=== Data ===

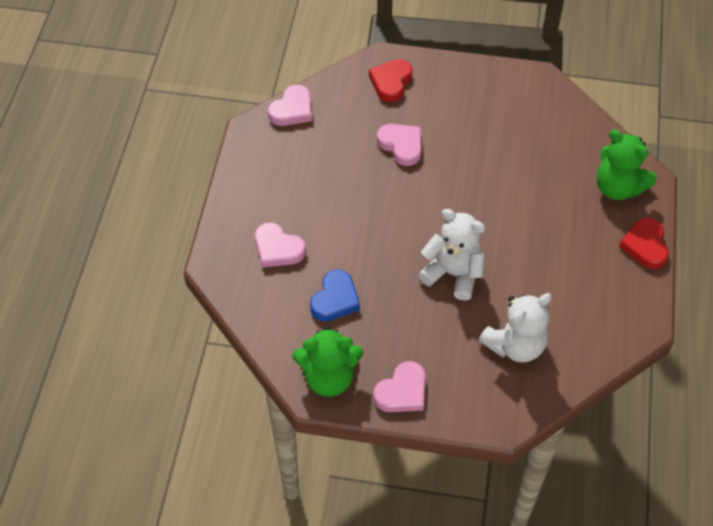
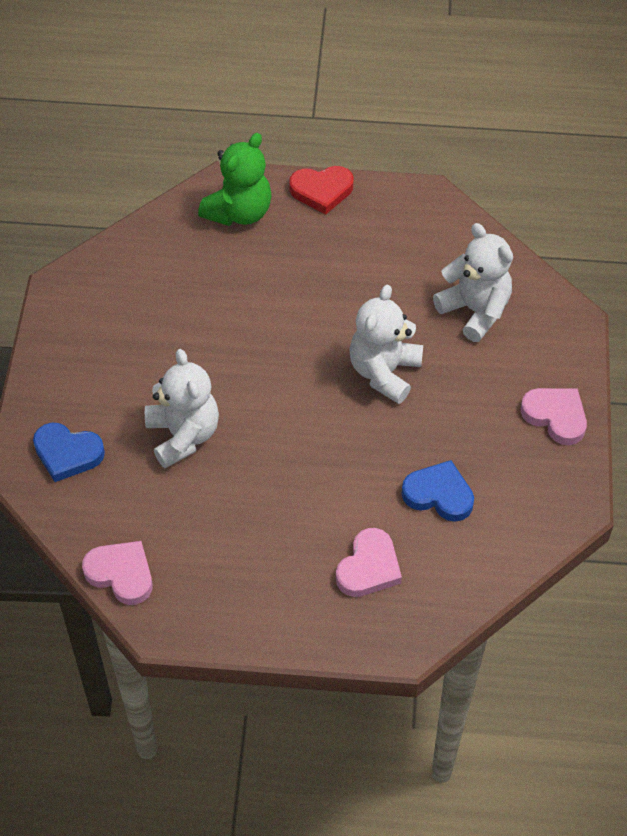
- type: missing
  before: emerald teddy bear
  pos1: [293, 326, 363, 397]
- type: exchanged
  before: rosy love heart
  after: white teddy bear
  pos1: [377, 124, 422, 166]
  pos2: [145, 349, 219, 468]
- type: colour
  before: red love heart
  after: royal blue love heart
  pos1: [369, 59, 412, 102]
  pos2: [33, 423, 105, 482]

===

Problem requirements:
From the line containing "pos1: [293, 326, 363, 397]" down to the last line of the data, transcribe every line exactly; nothing else should appear.

Exercise result:
  pos1: [293, 326, 363, 397]
- type: exchanged
  before: rosy love heart
  after: white teddy bear
  pos1: [377, 124, 422, 166]
  pos2: [145, 349, 219, 468]
- type: colour
  before: red love heart
  after: royal blue love heart
  pos1: [369, 59, 412, 102]
  pos2: [33, 423, 105, 482]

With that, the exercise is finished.